Only the lines from the one containing "red slope B7:C7 level 2 top C" through the end of the data are wanted, reproduced exactly and without pictures.

·····

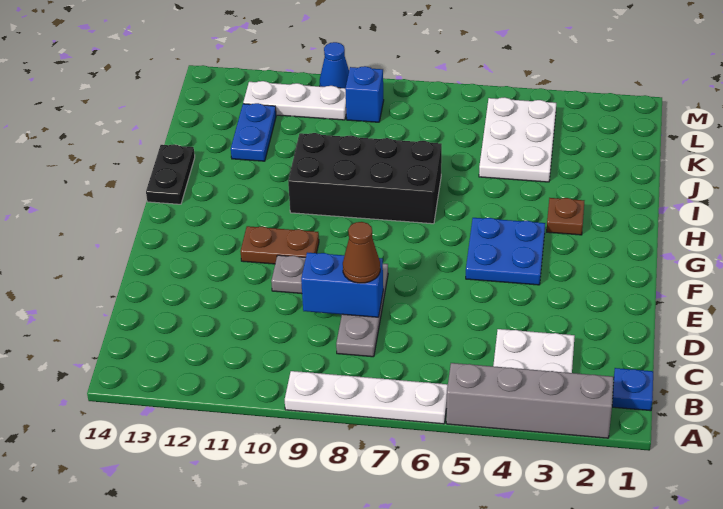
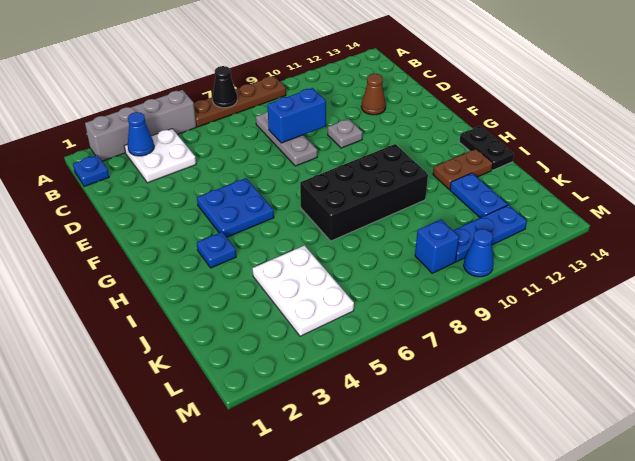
white plate A6:A9 level 1 -> brown plate A6:A9 level 1
none -> black cone A7 level 2
none -> blue cone B3 level 2
brown cone D8 level 3 -> brown cone D12 level 1
brown plate F10:F11 level 1 -> brown plate I12:I13 level 1
brown plate H3 level 1 -> blue plate H3 level 1
white plate L10:L12 level 1 -> blue plate L10:L12 level 1

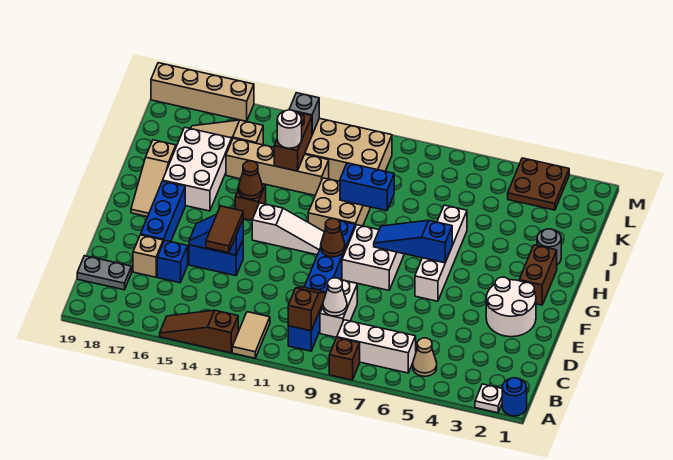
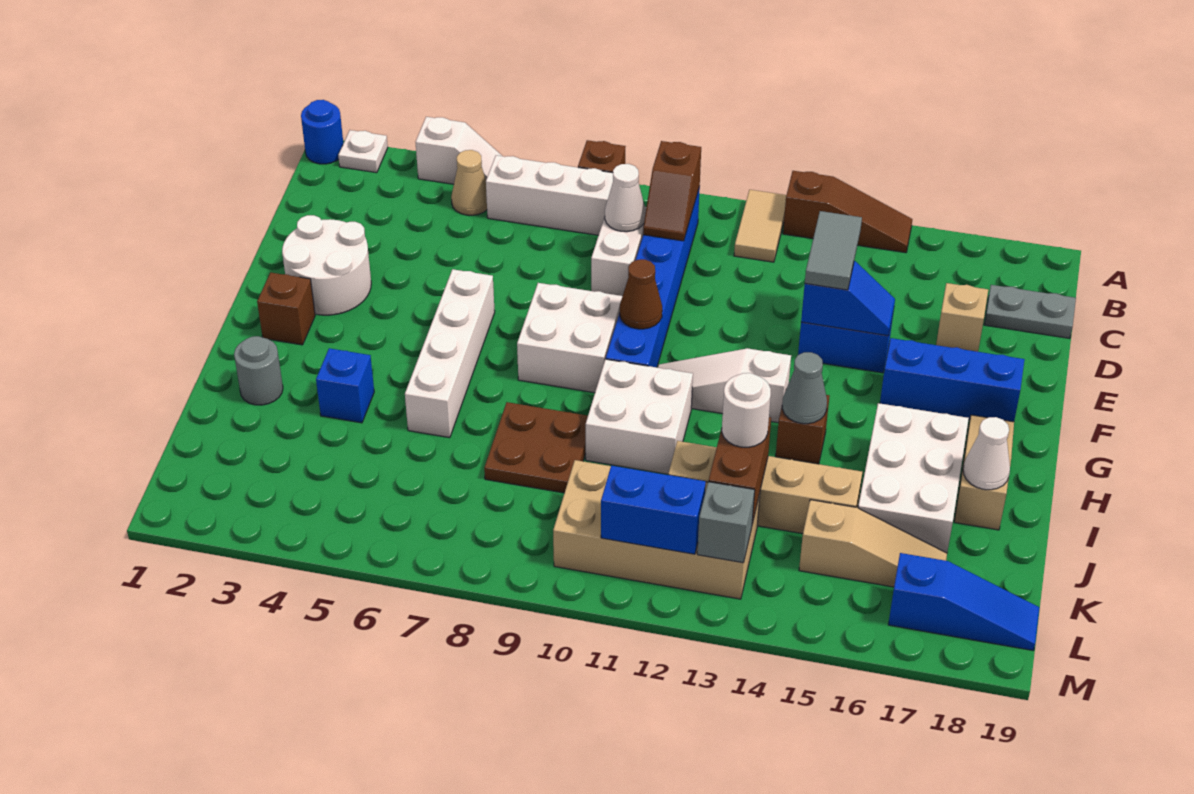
none -> white slope A4:A5 level 1 top 4
brown tile D14:E14 level 3 -> grey tile D14:E14 level 3
blue brick D16 level 1 -> blue brick I4 level 1
blue brick E17:G17 level 1 -> blue brick F16:F18 level 1
brown brick G2:H2 level 1 -> brown brick G2 level 1
blue slope G6:G8 level 2 top 6 -> blue slope L17:L19 level 1 top 17
tan brick H10:I11 level 1 -> white brick H10:I11 level 1
brown cone H14 level 2 -> grey cone H14 level 2
blue brick I9:I10 level 2 -> blue brick L11:L12 level 2
none -> white cone I18 level 2
brown plate L3:M4 level 1 -> brown plate I8:J9 level 1
tan brick M16:M19 level 1 -> none

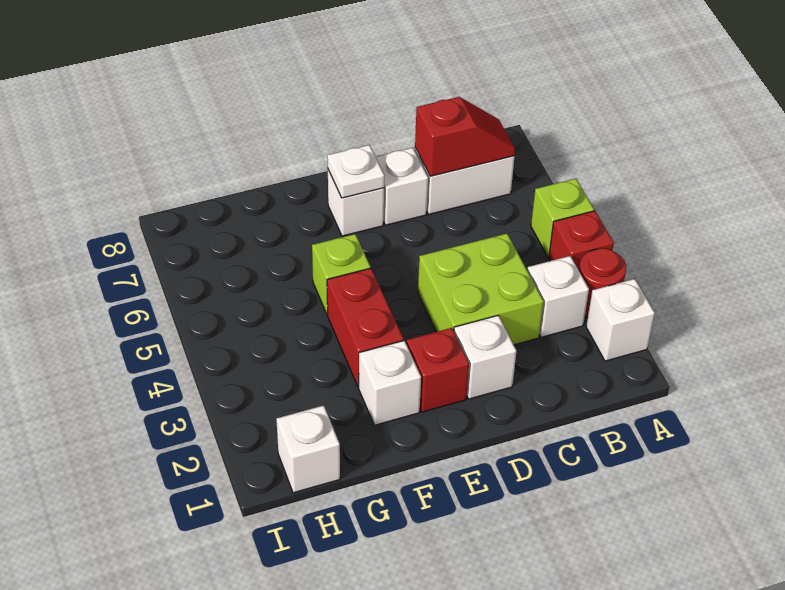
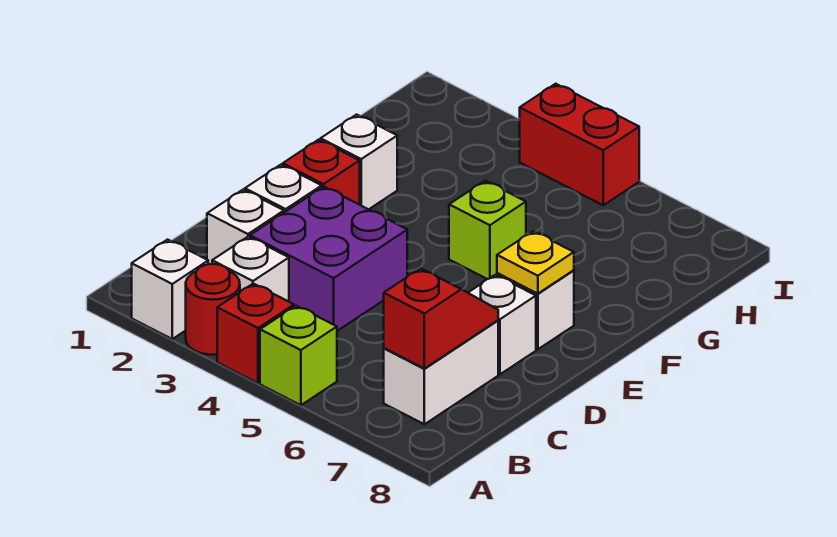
red slope B7:C7 level 2 top C -> red slope B7:C7 level 2 top B
lime brick C3:D4 level 1 -> purple brick C3:D4 level 1
white plate E7 level 2 -> yellow plate E7 level 2
red brick F3:F4 level 1 -> red brick I4:I5 level 1
white brick H1 level 1 -> white brick C2 level 1

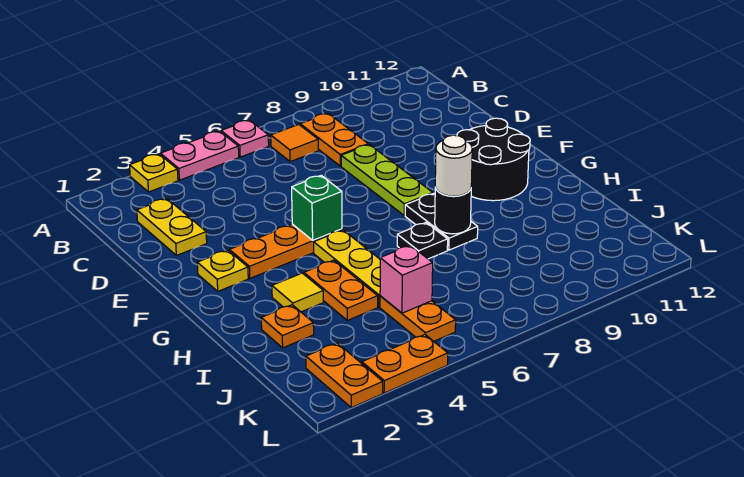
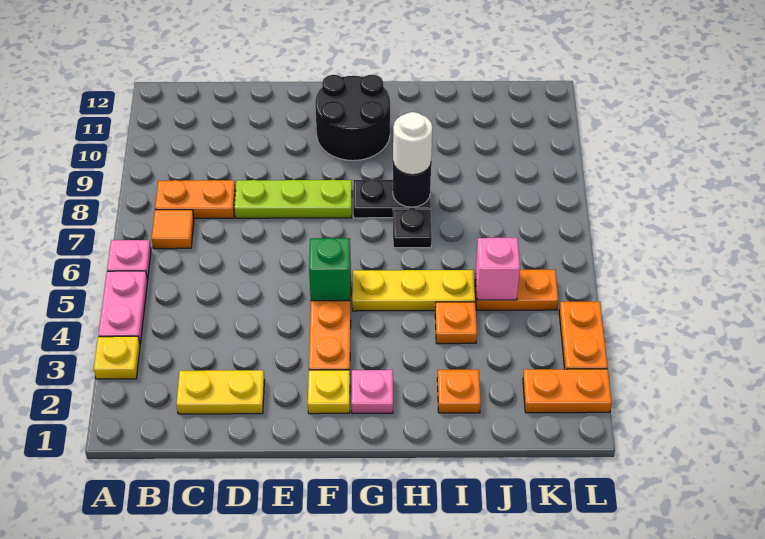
none -> pink plate G2 level 1
yellow tile H3 level 1 -> none
orange plate H4:I4 level 1 -> orange plate I4 level 1

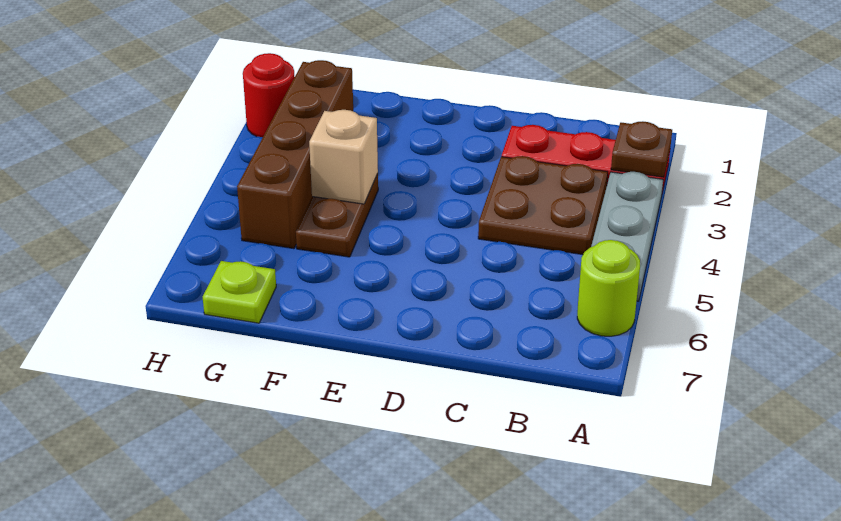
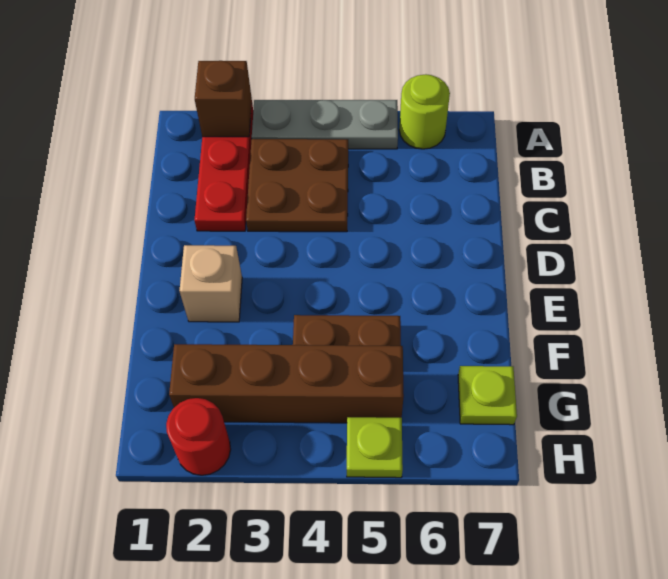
brown plate A2 level 2 -> brown brick A2 level 2
tan brick F4 level 2 -> tan brick E2 level 1
none -> lime plate H5 level 1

·····

ANSWER TO THE PROBLEM:
red slope B7:C7 level 2 top C -> red slope B7:C7 level 2 top B
lime brick C3:D4 level 1 -> purple brick C3:D4 level 1
white plate E7 level 2 -> yellow plate E7 level 2
red brick F3:F4 level 1 -> red brick I4:I5 level 1
white brick H1 level 1 -> white brick C2 level 1

none -> pink plate G2 level 1
yellow tile H3 level 1 -> none
orange plate H4:I4 level 1 -> orange plate I4 level 1

brown plate A2 level 2 -> brown brick A2 level 2
tan brick F4 level 2 -> tan brick E2 level 1
none -> lime plate H5 level 1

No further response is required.